Work to complete =
Retype each record exactly, please. Skip none.

Items from a data source =
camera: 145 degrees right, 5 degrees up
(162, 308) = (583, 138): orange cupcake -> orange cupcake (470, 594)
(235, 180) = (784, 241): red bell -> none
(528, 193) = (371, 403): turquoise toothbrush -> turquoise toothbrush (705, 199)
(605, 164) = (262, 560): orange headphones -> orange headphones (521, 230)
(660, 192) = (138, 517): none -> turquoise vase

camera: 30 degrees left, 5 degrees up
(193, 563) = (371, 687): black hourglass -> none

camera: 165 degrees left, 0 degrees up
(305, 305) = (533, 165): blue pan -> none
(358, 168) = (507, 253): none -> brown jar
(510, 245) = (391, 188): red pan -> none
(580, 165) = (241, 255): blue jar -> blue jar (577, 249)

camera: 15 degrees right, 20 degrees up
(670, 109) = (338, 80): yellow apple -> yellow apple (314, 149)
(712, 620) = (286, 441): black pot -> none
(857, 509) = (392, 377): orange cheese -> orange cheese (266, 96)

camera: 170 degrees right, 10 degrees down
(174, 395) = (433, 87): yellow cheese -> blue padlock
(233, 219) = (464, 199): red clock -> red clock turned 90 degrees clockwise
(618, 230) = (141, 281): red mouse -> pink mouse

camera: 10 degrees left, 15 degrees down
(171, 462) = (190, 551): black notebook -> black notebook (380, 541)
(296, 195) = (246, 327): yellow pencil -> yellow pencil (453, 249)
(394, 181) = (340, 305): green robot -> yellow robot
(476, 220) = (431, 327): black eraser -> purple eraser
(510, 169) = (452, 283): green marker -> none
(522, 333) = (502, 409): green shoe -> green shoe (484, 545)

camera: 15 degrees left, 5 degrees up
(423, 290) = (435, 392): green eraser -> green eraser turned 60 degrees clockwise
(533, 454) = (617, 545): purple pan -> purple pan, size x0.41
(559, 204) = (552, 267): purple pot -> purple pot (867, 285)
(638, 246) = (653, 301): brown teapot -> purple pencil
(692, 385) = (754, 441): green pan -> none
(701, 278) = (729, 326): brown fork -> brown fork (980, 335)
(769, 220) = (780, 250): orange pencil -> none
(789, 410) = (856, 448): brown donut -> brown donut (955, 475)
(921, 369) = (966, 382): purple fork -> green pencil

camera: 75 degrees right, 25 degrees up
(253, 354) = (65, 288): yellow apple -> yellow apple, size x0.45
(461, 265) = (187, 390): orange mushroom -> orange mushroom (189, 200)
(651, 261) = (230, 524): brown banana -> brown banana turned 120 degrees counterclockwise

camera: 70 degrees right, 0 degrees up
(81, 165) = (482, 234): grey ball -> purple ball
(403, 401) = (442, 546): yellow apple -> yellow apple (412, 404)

Solution =
camera: 145 degrees right, 5 degrees up
(162, 308) = (583, 138): orange cupcake -> orange cupcake (470, 594)
(235, 180) = (784, 241): red bell -> none
(528, 193) = (371, 403): turquoise toothbrush -> turquoise toothbrush (705, 199)
(605, 164) = (262, 560): orange headphones -> orange headphones (521, 230)
(660, 192) = (138, 517): none -> turquoise vase

camera: 30 degrees left, 5 degrees up
(193, 563) = (371, 687): black hourglass -> none

camera: 165 degrees left, 0 degrees up
(305, 305) = (533, 165): blue pan -> none
(358, 168) = (507, 253): none -> brown jar
(510, 245) = (391, 188): red pan -> none
(580, 165) = (241, 255): blue jar -> blue jar (577, 249)

camera: 15 degrees right, 20 degrees up
(670, 109) = (338, 80): yellow apple -> yellow apple (314, 149)
(712, 620) = (286, 441): black pot -> none
(857, 509) = (392, 377): orange cheese -> orange cheese (266, 96)

camera: 170 degrees right, 10 degrees down
(174, 395) = (433, 87): yellow cheese -> blue padlock
(233, 219) = (464, 199): red clock -> red clock turned 90 degrees clockwise
(618, 230) = (141, 281): red mouse -> pink mouse

camera: 10 degrees left, 15 degrees down
(171, 462) = (190, 551): black notebook -> black notebook (380, 541)
(296, 195) = (246, 327): yellow pencil -> yellow pencil (453, 249)
(394, 181) = (340, 305): green robot -> yellow robot
(476, 220) = (431, 327): black eraser -> purple eraser
(510, 169) = (452, 283): green marker -> none
(522, 333) = (502, 409): green shoe -> green shoe (484, 545)

camera: 15 degrees left, 5 degrees up
(423, 290) = (435, 392): green eraser -> green eraser turned 60 degrees clockwise
(533, 454) = (617, 545): purple pan -> purple pan, size x0.41
(559, 204) = (552, 267): purple pot -> purple pot (867, 285)
(638, 246) = (653, 301): brown teapot -> purple pencil
(692, 385) = (754, 441): green pan -> none
(701, 278) = (729, 326): brown fork -> brown fork (980, 335)
(769, 220) = (780, 250): orange pencil -> none
(789, 410) = (856, 448): brown donut -> brown donut (955, 475)
(921, 369) = (966, 382): purple fork -> green pencil

camera: 75 degrees right, 25 degrees up
(253, 354) = (65, 288): yellow apple -> yellow apple, size x0.45
(461, 265) = (187, 390): orange mushroom -> orange mushroom (189, 200)
(651, 261) = (230, 524): brown banana -> brown banana turned 120 degrees counterclockwise

camera: 70 degrees right, 0 degrees up
(81, 165) = (482, 234): grey ball -> purple ball
(403, 401) = (442, 546): yellow apple -> yellow apple (412, 404)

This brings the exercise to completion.